**HOW TO COMPLETE THIS TASK**
Format the listing lines starting at the line containing "Which is in" and ending at the line containing "Identify the location of white" as a JSON list of strings, one string per line, with blank lines omitted.

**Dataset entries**
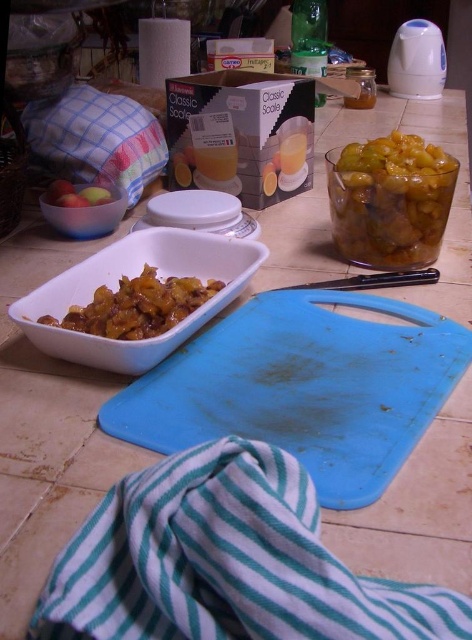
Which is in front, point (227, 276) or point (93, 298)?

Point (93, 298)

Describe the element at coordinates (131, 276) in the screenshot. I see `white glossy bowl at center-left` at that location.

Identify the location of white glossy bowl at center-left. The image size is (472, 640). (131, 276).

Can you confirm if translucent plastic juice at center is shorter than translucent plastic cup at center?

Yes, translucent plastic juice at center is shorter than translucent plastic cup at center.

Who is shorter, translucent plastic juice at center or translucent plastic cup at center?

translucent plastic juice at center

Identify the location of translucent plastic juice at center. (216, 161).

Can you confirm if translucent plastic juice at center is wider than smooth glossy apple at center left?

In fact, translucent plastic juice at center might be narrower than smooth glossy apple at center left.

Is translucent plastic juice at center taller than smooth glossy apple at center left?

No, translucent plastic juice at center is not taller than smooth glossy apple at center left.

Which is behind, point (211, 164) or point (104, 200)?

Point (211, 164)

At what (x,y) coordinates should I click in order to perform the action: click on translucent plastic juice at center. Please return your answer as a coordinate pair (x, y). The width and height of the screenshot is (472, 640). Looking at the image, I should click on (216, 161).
...
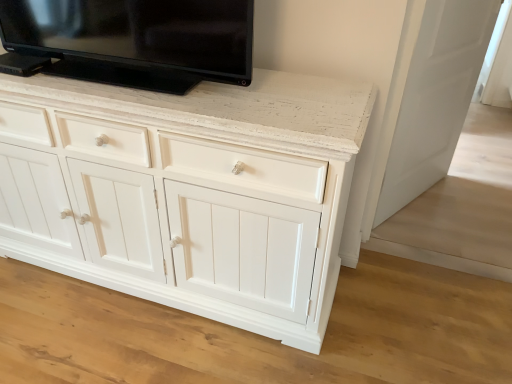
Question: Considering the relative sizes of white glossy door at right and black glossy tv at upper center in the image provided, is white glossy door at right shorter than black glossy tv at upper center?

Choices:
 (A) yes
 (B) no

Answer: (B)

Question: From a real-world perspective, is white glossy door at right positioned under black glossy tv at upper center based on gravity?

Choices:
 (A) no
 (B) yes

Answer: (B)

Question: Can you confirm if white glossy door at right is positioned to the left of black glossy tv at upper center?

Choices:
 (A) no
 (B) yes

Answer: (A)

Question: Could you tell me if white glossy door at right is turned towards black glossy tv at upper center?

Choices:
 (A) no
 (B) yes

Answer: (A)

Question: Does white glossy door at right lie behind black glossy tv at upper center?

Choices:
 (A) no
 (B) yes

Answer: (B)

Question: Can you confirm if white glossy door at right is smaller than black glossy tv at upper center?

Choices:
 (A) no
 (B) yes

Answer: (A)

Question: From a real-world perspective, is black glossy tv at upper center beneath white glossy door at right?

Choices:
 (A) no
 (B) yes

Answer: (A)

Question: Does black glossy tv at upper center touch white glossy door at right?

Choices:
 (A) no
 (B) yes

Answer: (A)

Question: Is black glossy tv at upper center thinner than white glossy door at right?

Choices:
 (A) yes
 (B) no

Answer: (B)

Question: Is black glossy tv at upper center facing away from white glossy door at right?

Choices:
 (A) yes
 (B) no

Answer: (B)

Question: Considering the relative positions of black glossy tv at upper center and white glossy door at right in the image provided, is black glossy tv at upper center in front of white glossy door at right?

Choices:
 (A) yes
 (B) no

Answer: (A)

**RESULT**
[
  "Which is in front, point (227, 276) or point (93, 298)?",
  "Point (93, 298)",
  "Describe the element at coordinates (131, 276) in the screenshot. I see `white glossy bowl at center-left` at that location.",
  "Identify the location of white glossy bowl at center-left. The image size is (472, 640). (131, 276)."
]